## What you are asked to do
Set down all of the entries word for word, omitting the images they contain.

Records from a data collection

★ ★ ★ ★ ★

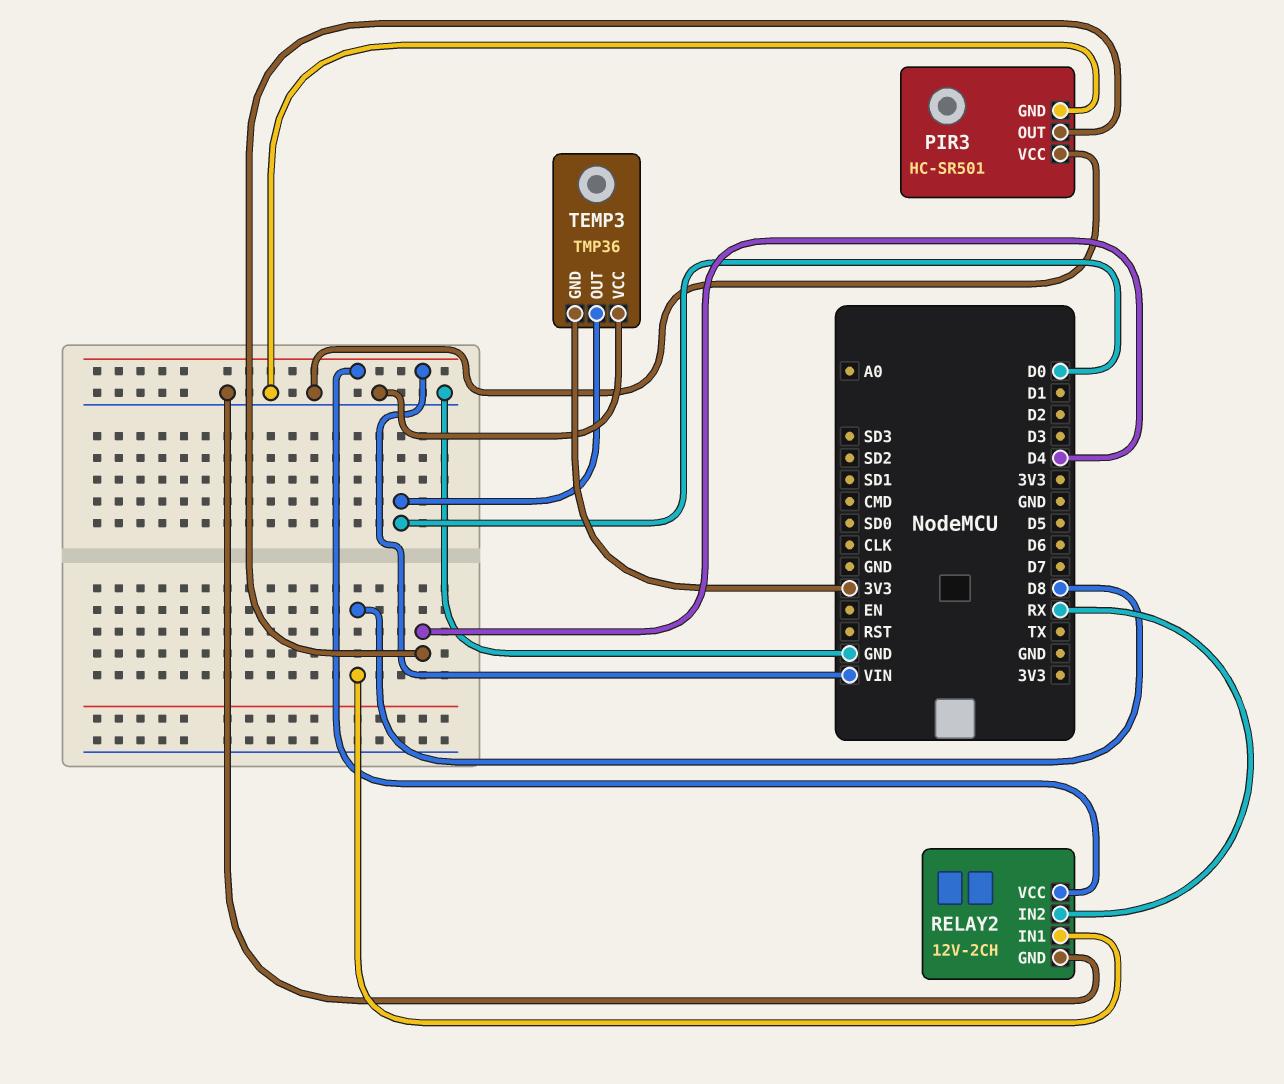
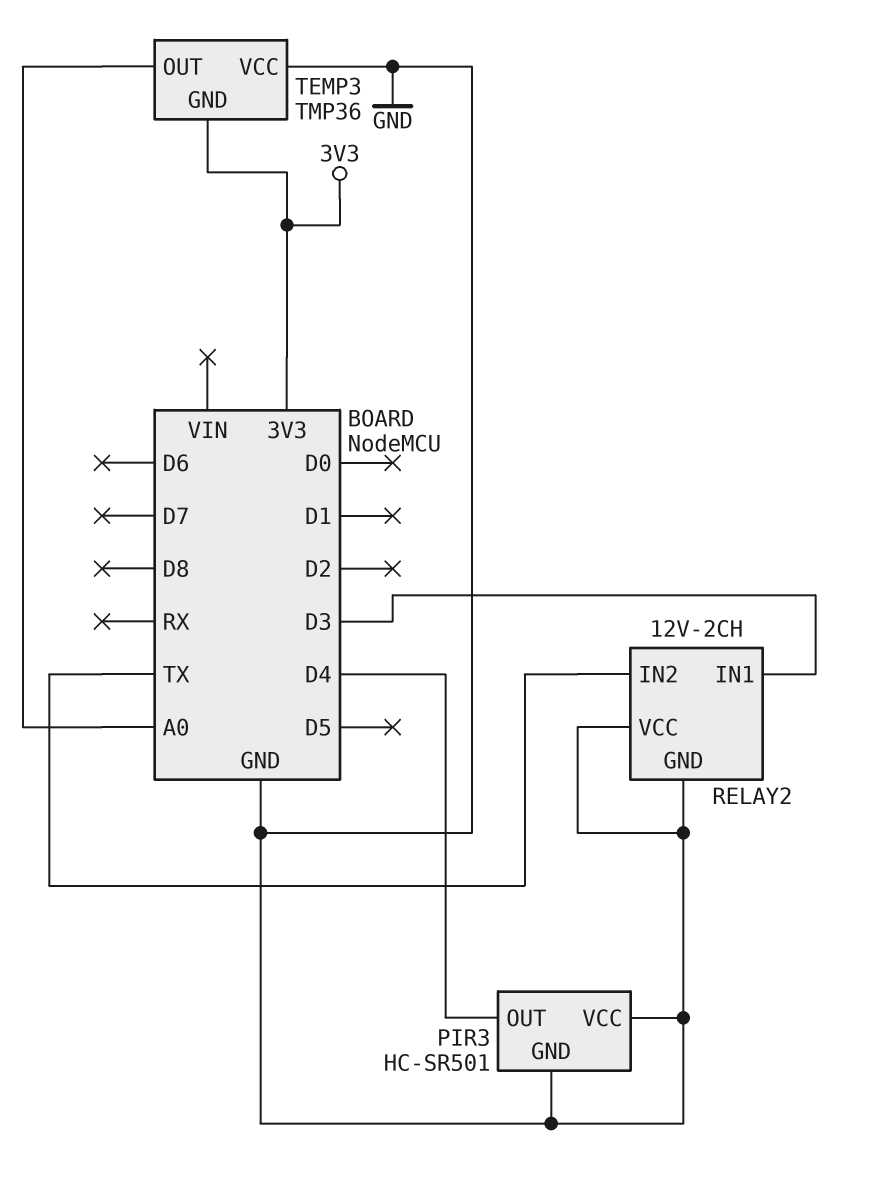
RELAY2 pin IN1: D8 -> D3
RELAY2 pin IN2: RX -> TX
RELAY2 pin VCC: VIN -> GND
TEMP3 pin OUT: D0 -> A0

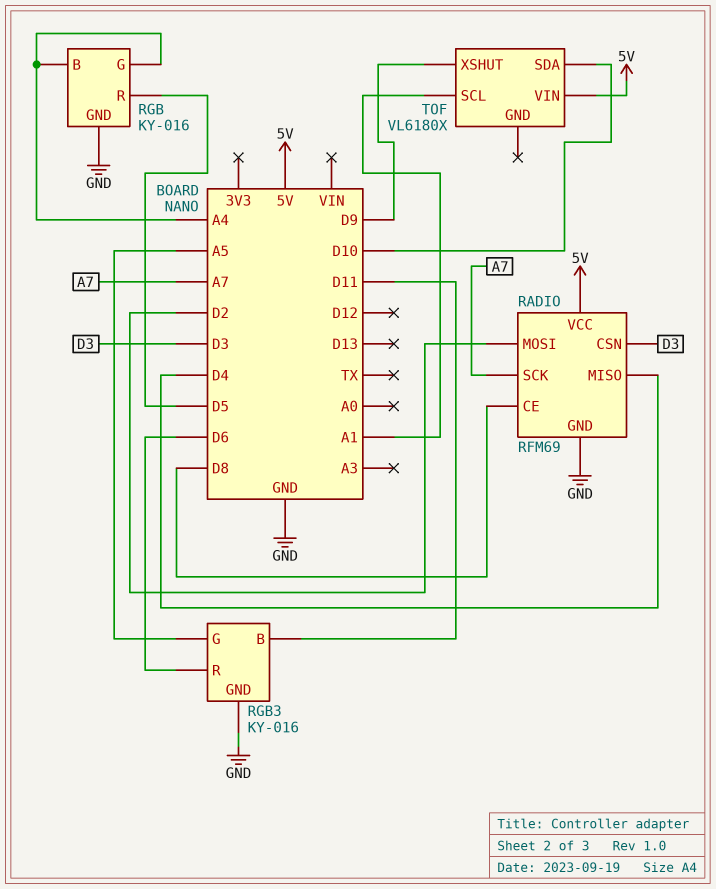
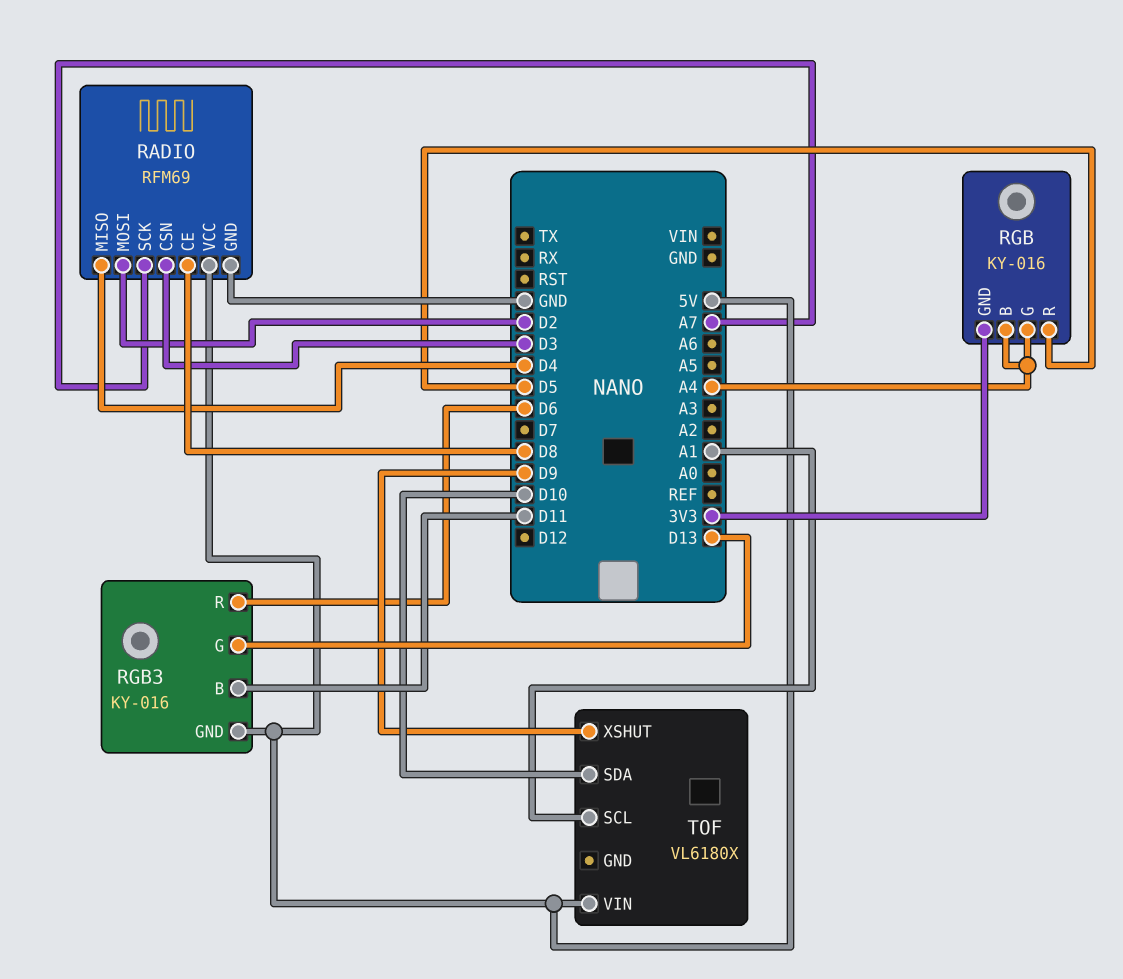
RGB pin GND: GND -> 3V3
RGB3 pin G: A5 -> D13
RGB3 pin GND: GND -> 5V

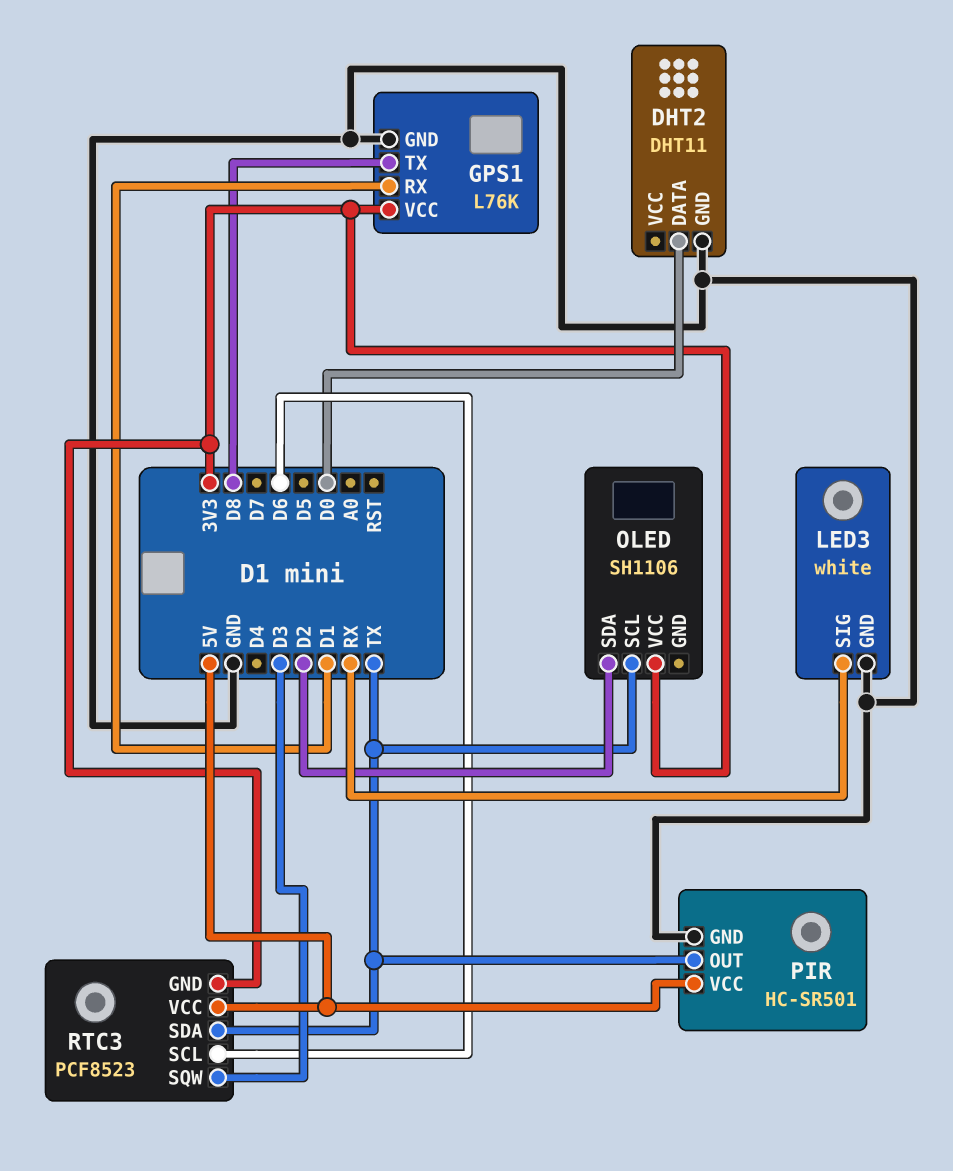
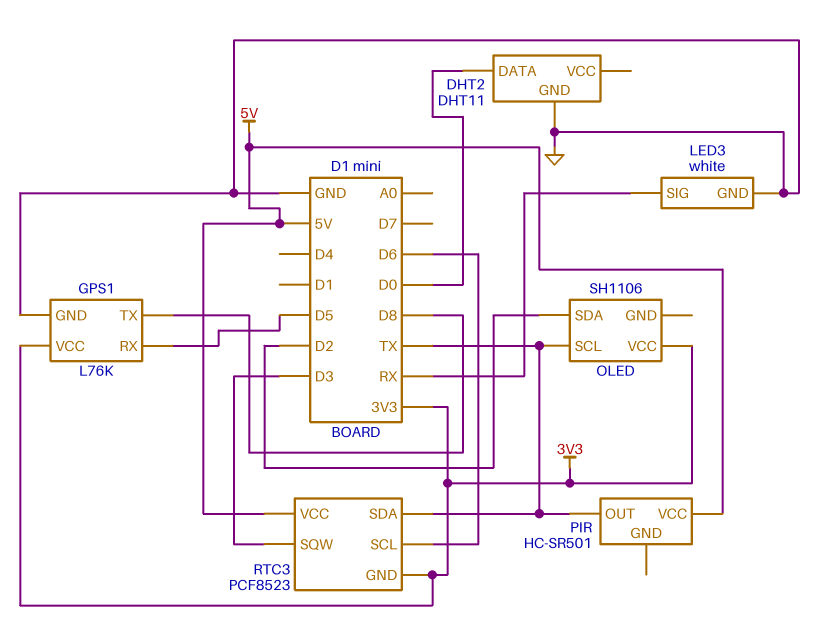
GPS1 pin RX: D1 -> D5
PIR pin GND: GND -> none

★ ★ ★ ★ ★

## Output
RELAY2 pin IN1: D8 -> D3
RELAY2 pin IN2: RX -> TX
RELAY2 pin VCC: VIN -> GND
TEMP3 pin OUT: D0 -> A0

RGB pin GND: GND -> 3V3
RGB3 pin G: A5 -> D13
RGB3 pin GND: GND -> 5V

GPS1 pin RX: D1 -> D5
PIR pin GND: GND -> none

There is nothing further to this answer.